--- Entries provided ---

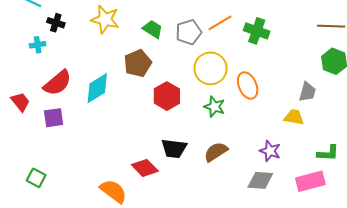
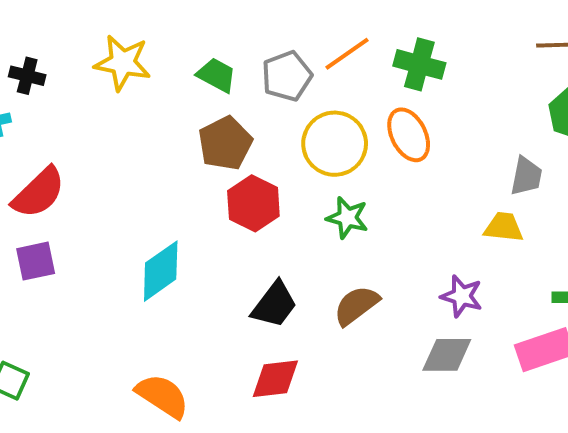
brown pentagon: (138, 63) -> (225, 143), moved
orange ellipse: (248, 86) -> (409, 135), moved
cyan diamond: (97, 88) -> (161, 271), moved
black trapezoid: (174, 149) -> (274, 305), turned -56
red diamond: (145, 168) -> (275, 379), moved, turned -48

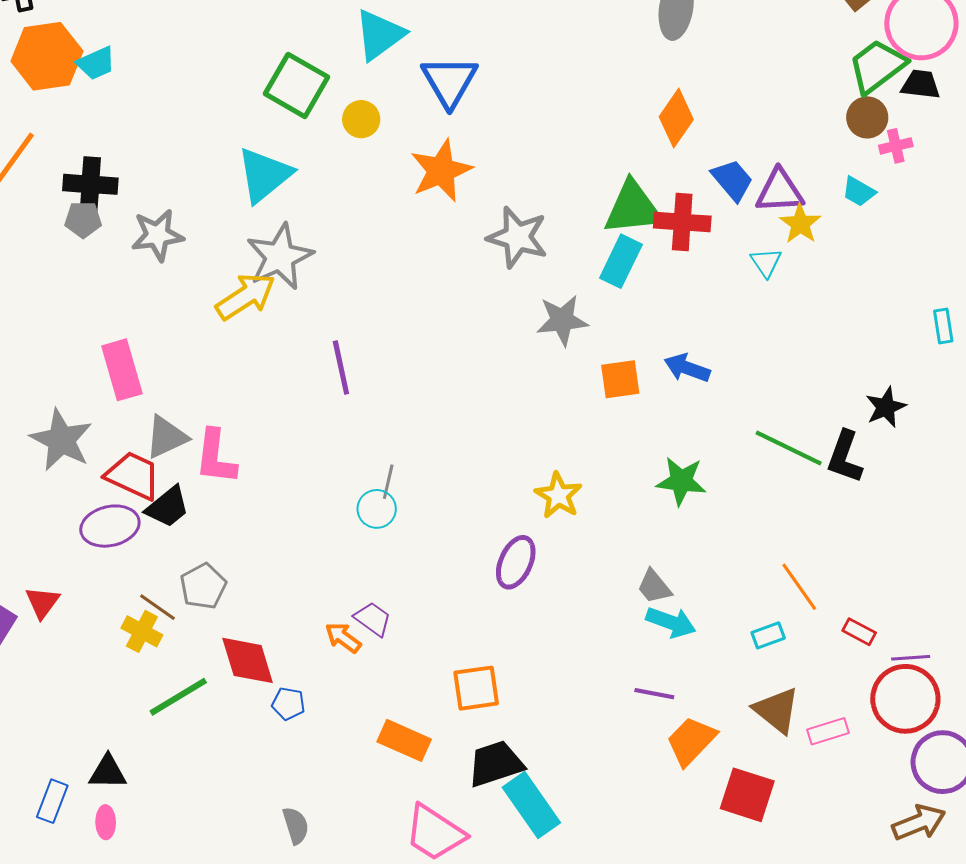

---

Your assignment => Word for word, retype the lines from the one that contains "orange ellipse: (248, 86)" through the final line of the data, both ends included, excluding pictures.

Task output =>
orange ellipse: (248, 86) -> (409, 135), moved
cyan diamond: (97, 88) -> (161, 271), moved
black trapezoid: (174, 149) -> (274, 305), turned -56
red diamond: (145, 168) -> (275, 379), moved, turned -48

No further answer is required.